◆ Task objective
Beginning at the first line of the material, output each line exactly until you reach and include the line containing "[(55,329),(67,325),(65,317),(53,321),(55,329)]". Leave every picture out.
----- Data listing -----
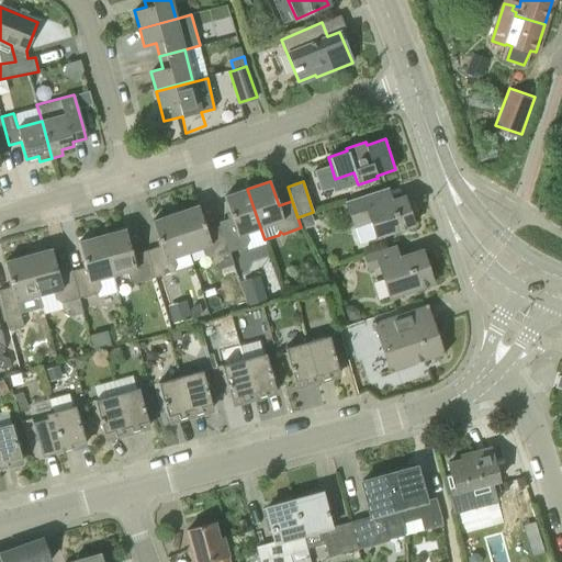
[(391,200),(388,188),(346,202),(353,227),(371,222),(375,237),(414,225),(404,197),(391,200)]
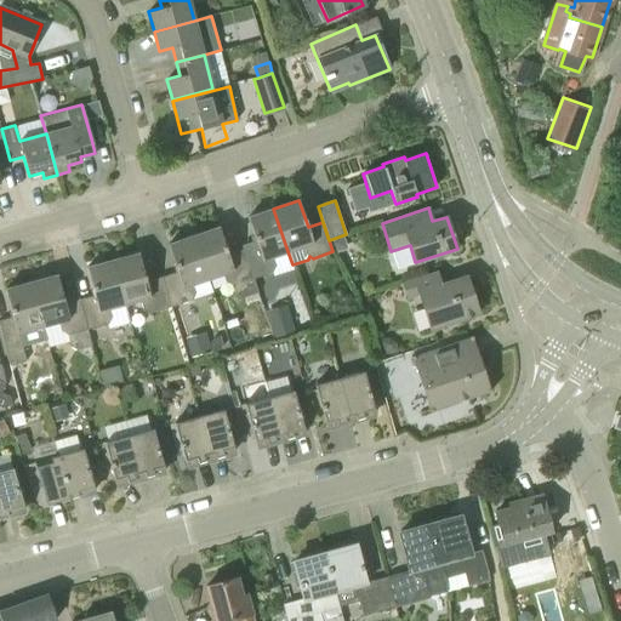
[(254,279),(272,272),(275,266),(273,257),(288,251),(273,209),(248,217),(257,244),(243,249),(254,279)]
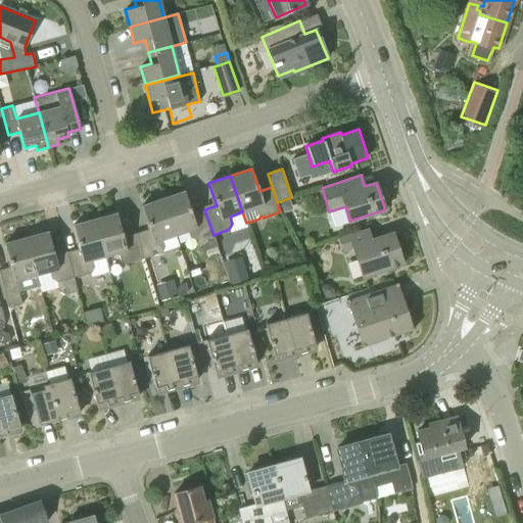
[(192,214),(184,191),(162,198),(176,235),(188,231),(190,238),(196,240),(199,248),(204,249),(217,245),(214,235),(204,209),(192,214)]
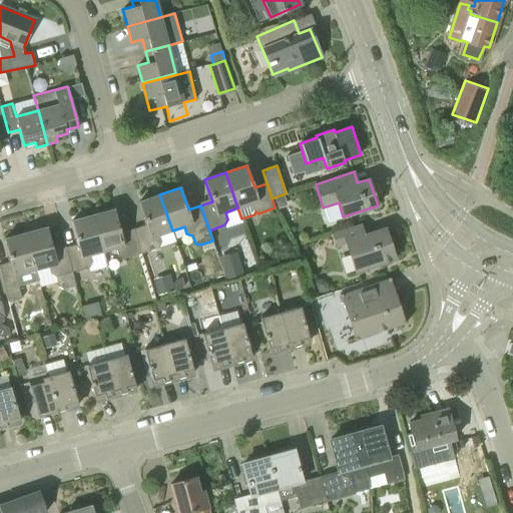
[(141,253),(159,247),(161,241),(159,234),(172,230),(159,194),(138,201),(146,224),(133,228),(141,253)]
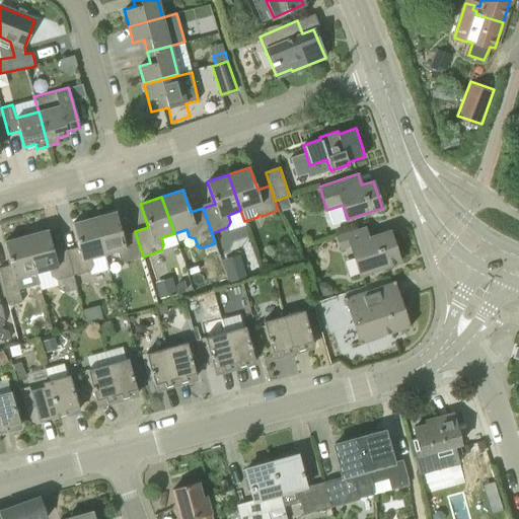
[(122,234),(116,212),(94,217),(104,254),(118,250),(120,257),(125,262),(143,256),(135,231),(122,234)]
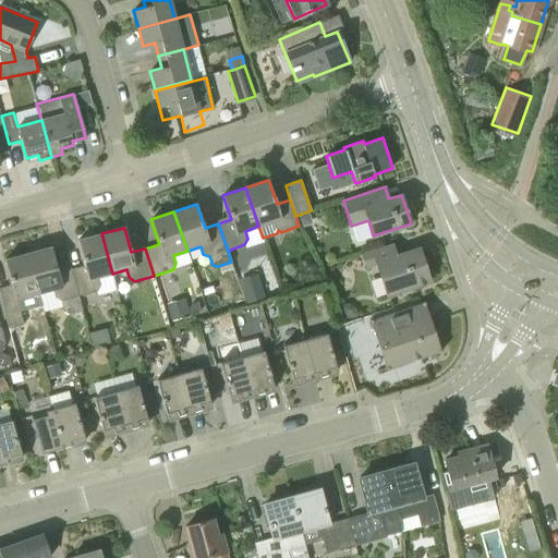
[(79,296),(97,291),(97,294),(116,289),(112,274),(101,233),(77,240),(85,265),(71,268),(79,296)]
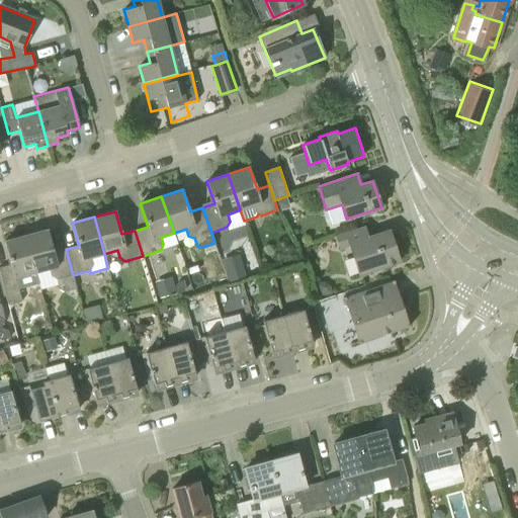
[(368,238),(364,226),(335,236),(339,248),(349,245),(359,274),(399,262),(389,231),(368,238)]
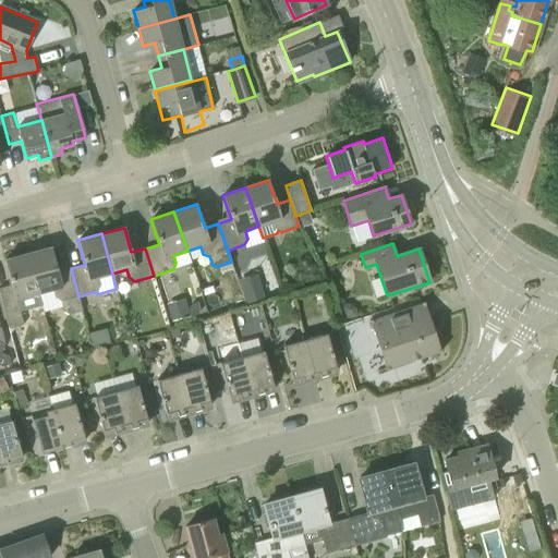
[(58,273),(51,247),(28,254),(39,293),(52,289),(55,298),(61,301),(63,310),(69,313),(82,310),(79,296),(71,268),(58,273)]
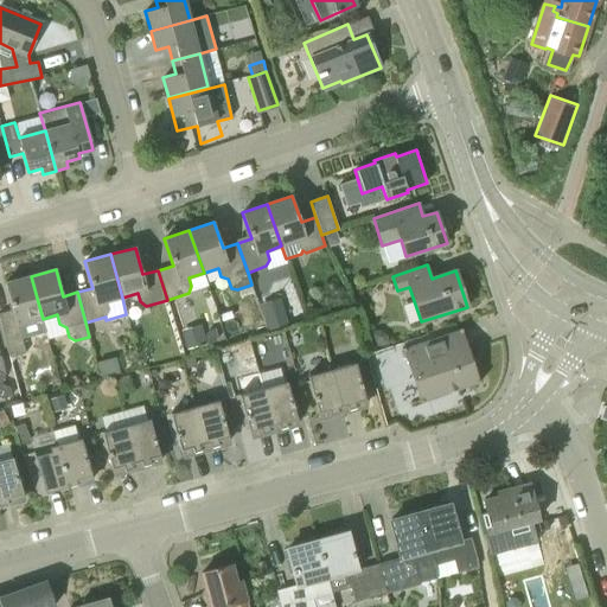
[(0,321),(10,357),(26,352),(21,339),(25,338),(29,332),(27,323),(43,319),(31,276),(5,282),(12,310),(0,313),(0,321)]
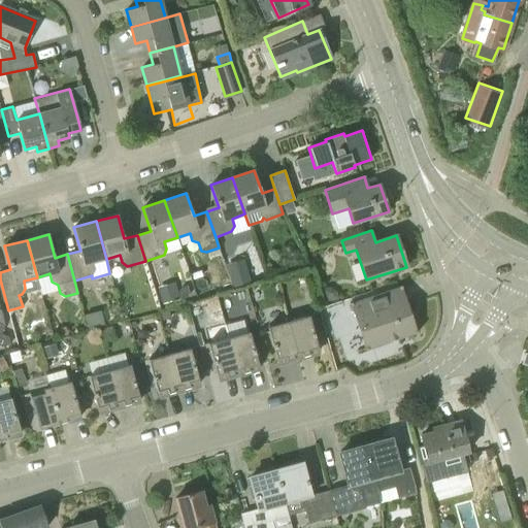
[(241,257),(229,261),(235,279),(249,275),(241,257)]
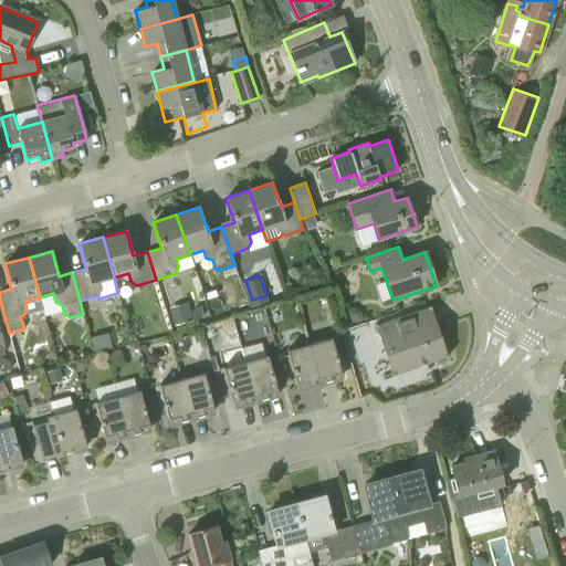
[(391,376),(448,357),(430,306),(375,325),(391,376)]
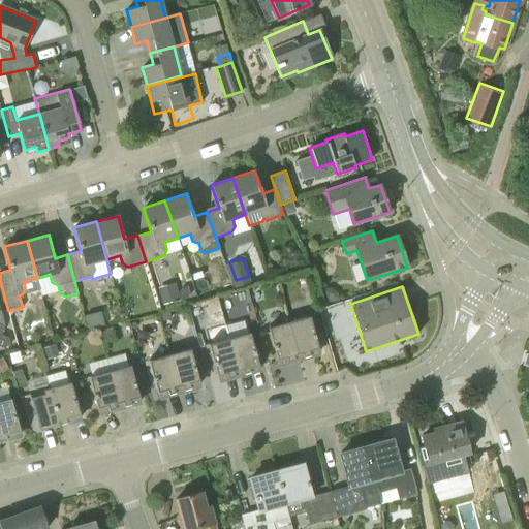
[(299,358),(319,351),(309,316),(288,321),(299,358)]
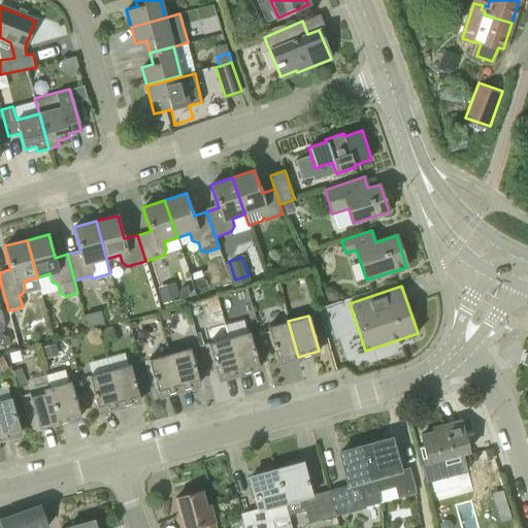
[(277,362),(298,357),(288,321),(267,327),(277,362)]
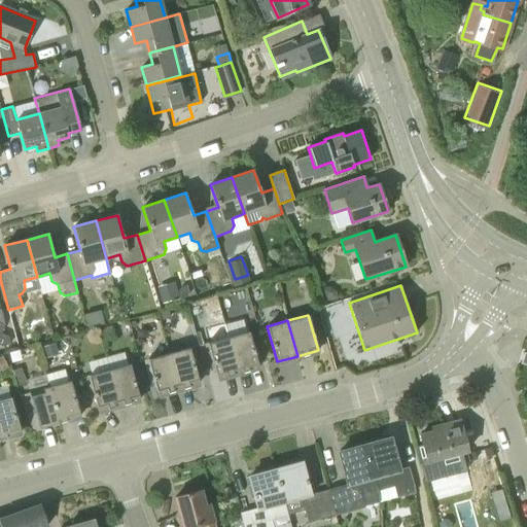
[(6,325),(4,324),(0,322),(0,344),(4,346),(11,344),(10,338),(2,335),(6,325)]
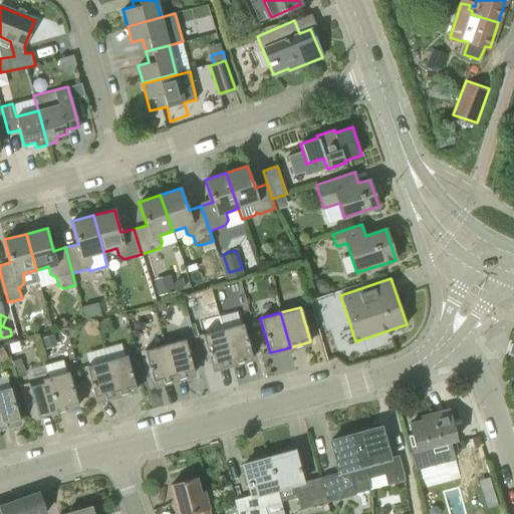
[(55,329),(67,325),(65,317),(53,321),(55,329)]
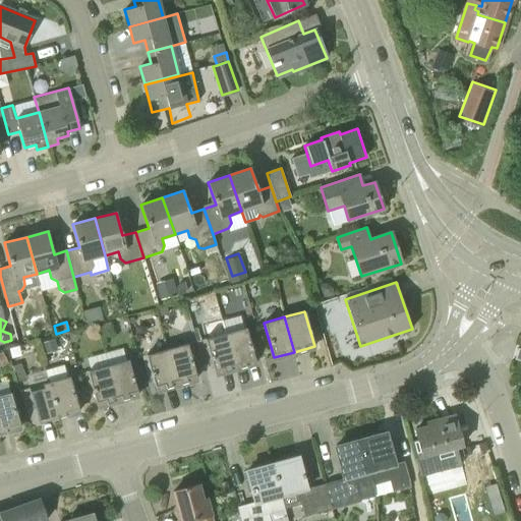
[(235,368),(255,362),(246,328),(225,333),(235,368)]
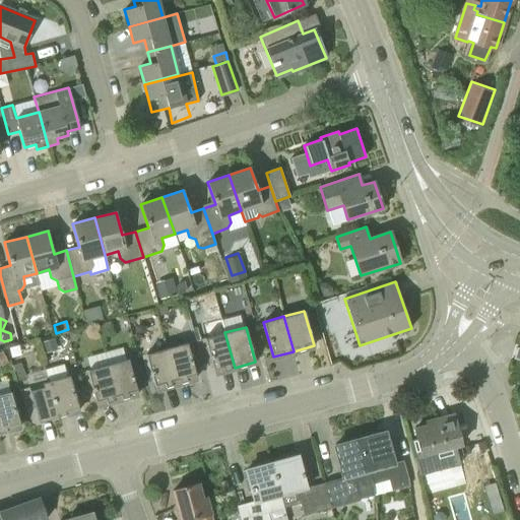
[(214,373),(235,368),(224,332),(204,337),(214,373)]
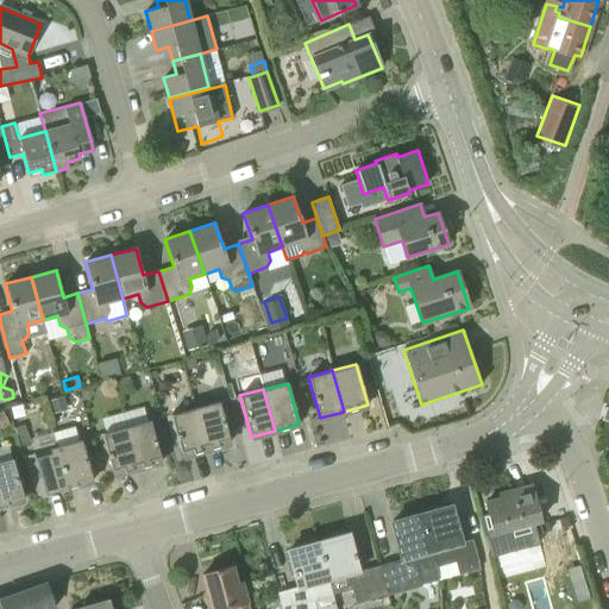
[(52,414),(69,409),(66,396),(49,401),(52,414)]
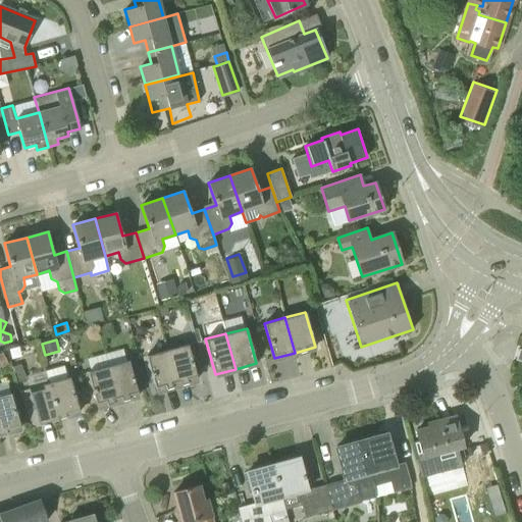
[(176,384),(197,379),(188,344),(166,350),(176,384)]
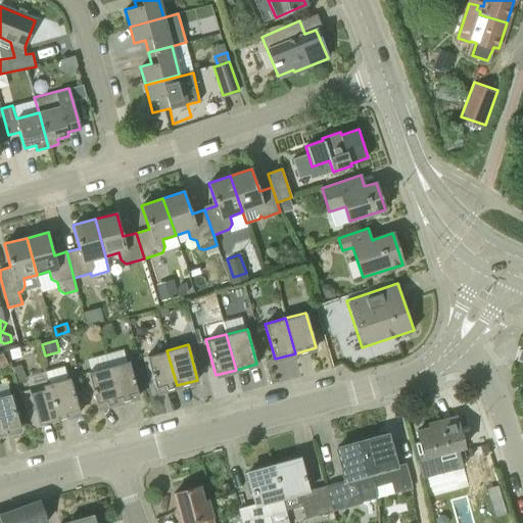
[(156,391),(177,385),(167,350),(146,355),(156,391)]
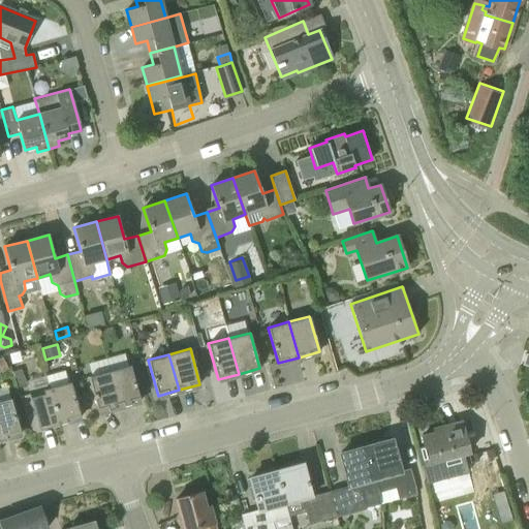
[(0,367),(3,372),(9,368),(3,356),(0,358),(0,367)]
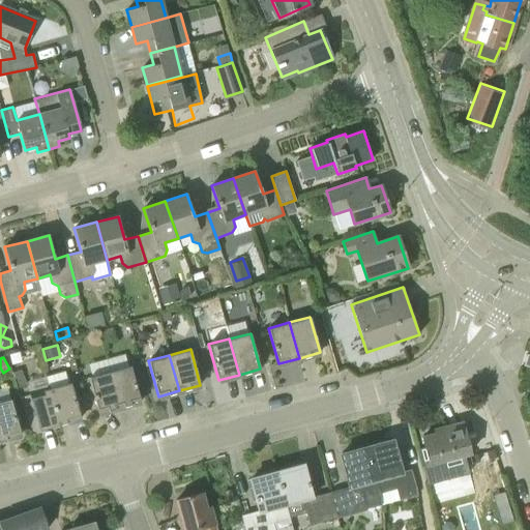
[(119,408),(140,402),(130,365),(109,372),(119,408)]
-----
◆ Output for this exercise
[(391,200),(388,188),(346,202),(353,227),(371,222),(375,237),(414,225),(404,197),(391,200)]
[(254,279),(272,272),(275,266),(273,257),(288,251),(273,209),(248,217),(257,244),(243,249),(254,279)]
[(192,214),(184,191),(162,198),(176,235),(188,231),(190,238),(196,240),(199,248),(204,249),(217,245),(214,235),(204,209),(192,214)]
[(141,253),(159,247),(161,241),(159,234),(172,230),(159,194),(138,201),(146,224),(133,228),(141,253)]
[(122,234),(116,212),(94,217),(104,254),(118,250),(120,257),(125,262),(143,256),(135,231),(122,234)]
[(79,296),(97,291),(97,294),(116,289),(112,274),(101,233),(77,240),(85,265),(71,268),(79,296)]
[(368,238),(364,226),(335,236),(339,248),(349,245),(359,274),(399,262),(389,231),(368,238)]
[(58,273),(51,247),(28,254),(39,293),(52,289),(55,298),(61,301),(63,310),(69,313),(82,310),(79,296),(71,268),(58,273)]
[(0,321),(10,357),(26,352),(21,339),(25,338),(29,332),(27,323),(43,319),(31,276),(5,282),(12,310),(0,313),(0,321)]
[(241,257),(229,261),(235,279),(249,275),(241,257)]
[(391,376),(448,357),(430,306),(375,325),(391,376)]
[(299,358),(319,351),(309,316),(288,321),(299,358)]
[(277,362),(298,357),(288,321),(267,327),(277,362)]
[(6,325),(4,324),(0,322),(0,344),(4,346),(11,344),(10,338),(2,335),(6,325)]
[(55,329),(67,325),(65,317),(53,321),(55,329)]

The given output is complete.